The expected result is the run of lines from the one containing "camera: 150 degrees left, 5 degrees down" to the end of the listing, copied exactly.

___ Exercise inputs ___

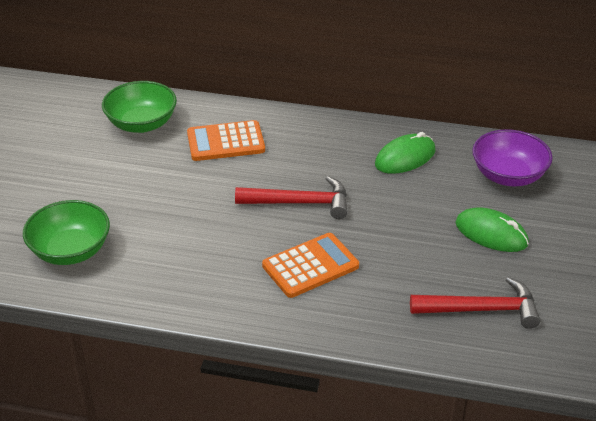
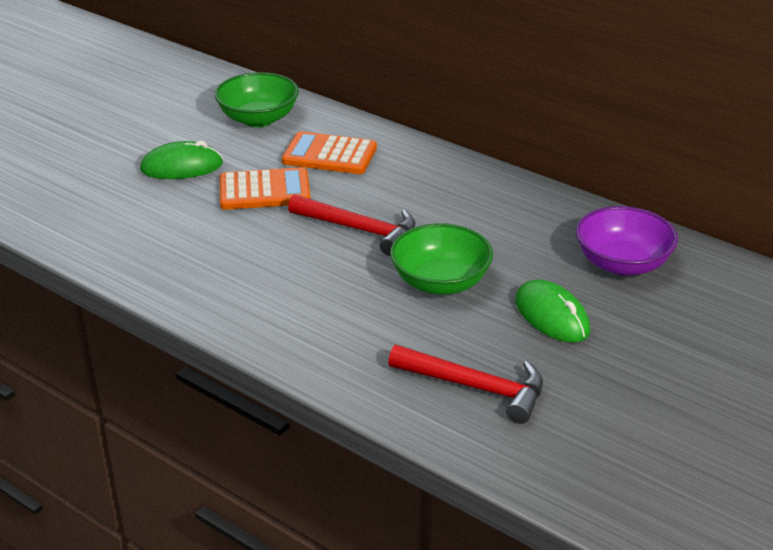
camera: 25 degrees right, 5 degrees down
(70, 251) = (96, 213): green bowl -> green bowl (440, 282)
(310, 266) = (320, 291): orange calculator -> orange calculator (264, 190)
(405, 158) = (513, 216): green mouse -> green mouse (182, 167)

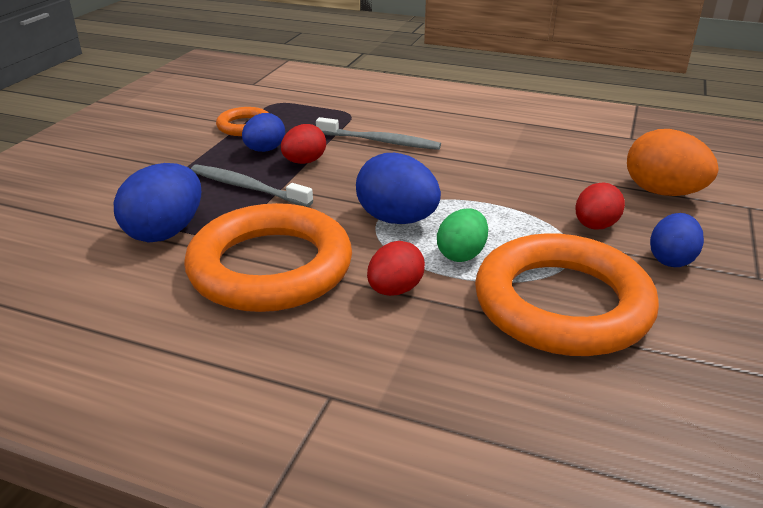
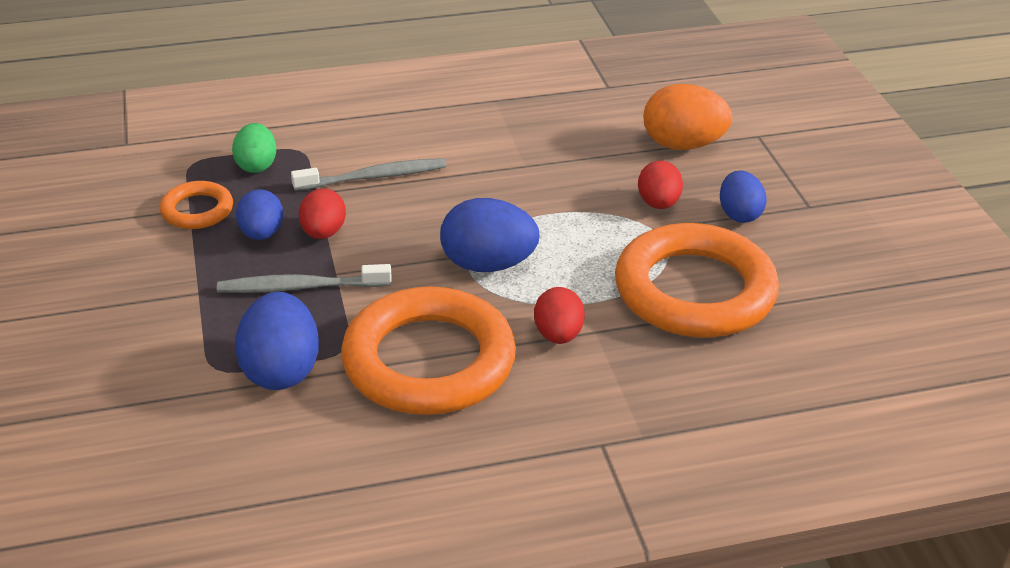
camera: 35 degrees left, 5 degrees up
(461, 254) = (578, 277): green egg -> green egg (256, 165)

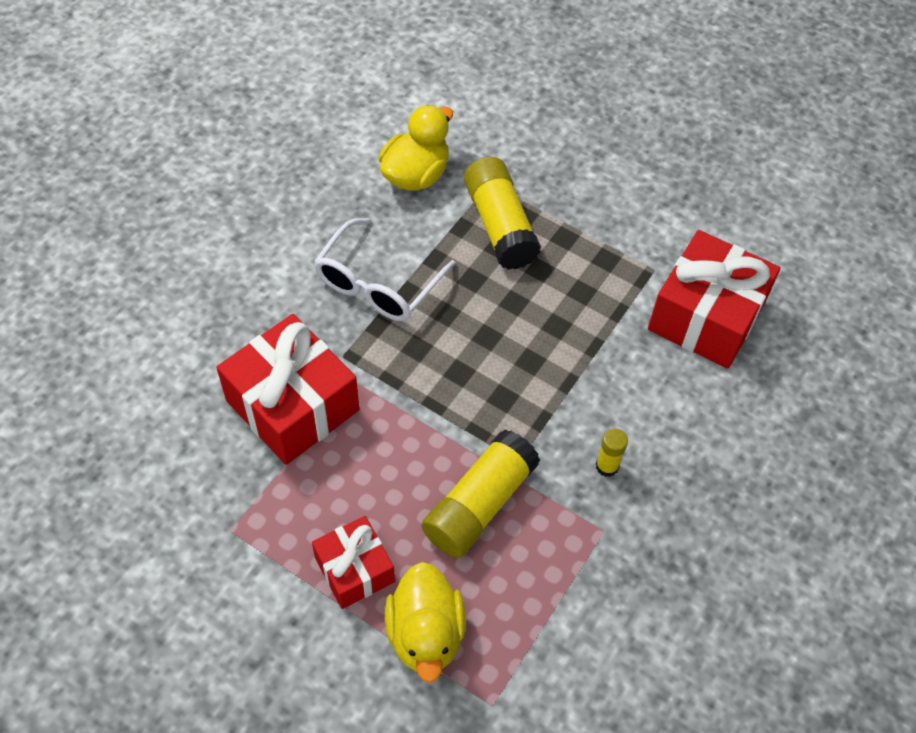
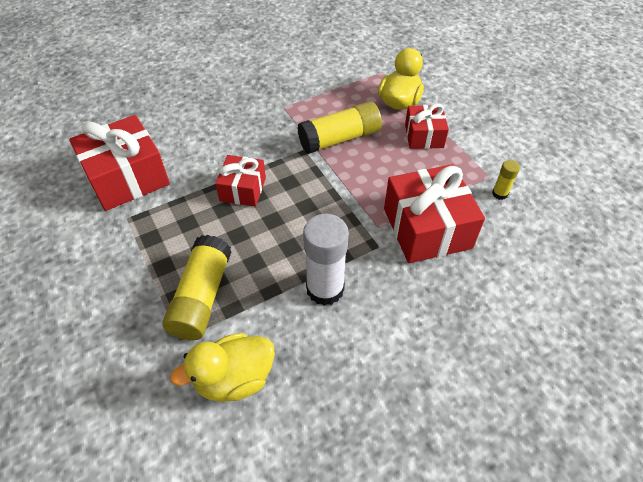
camera: 150 degrees left, 5 degrees down
(378, 283) = (325, 289): white glasses -> white glue stick
(553, 362) = (243, 189): none -> red gift
(607, 466) = (258, 130): yellow glue stick -> yellow glue stick (499, 193)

___

Answer for the task
camera: 150 degrees left, 5 degrees down
(378, 283) = (325, 289): white glasses -> white glue stick
(553, 362) = (243, 189): none -> red gift
(607, 466) = (258, 130): yellow glue stick -> yellow glue stick (499, 193)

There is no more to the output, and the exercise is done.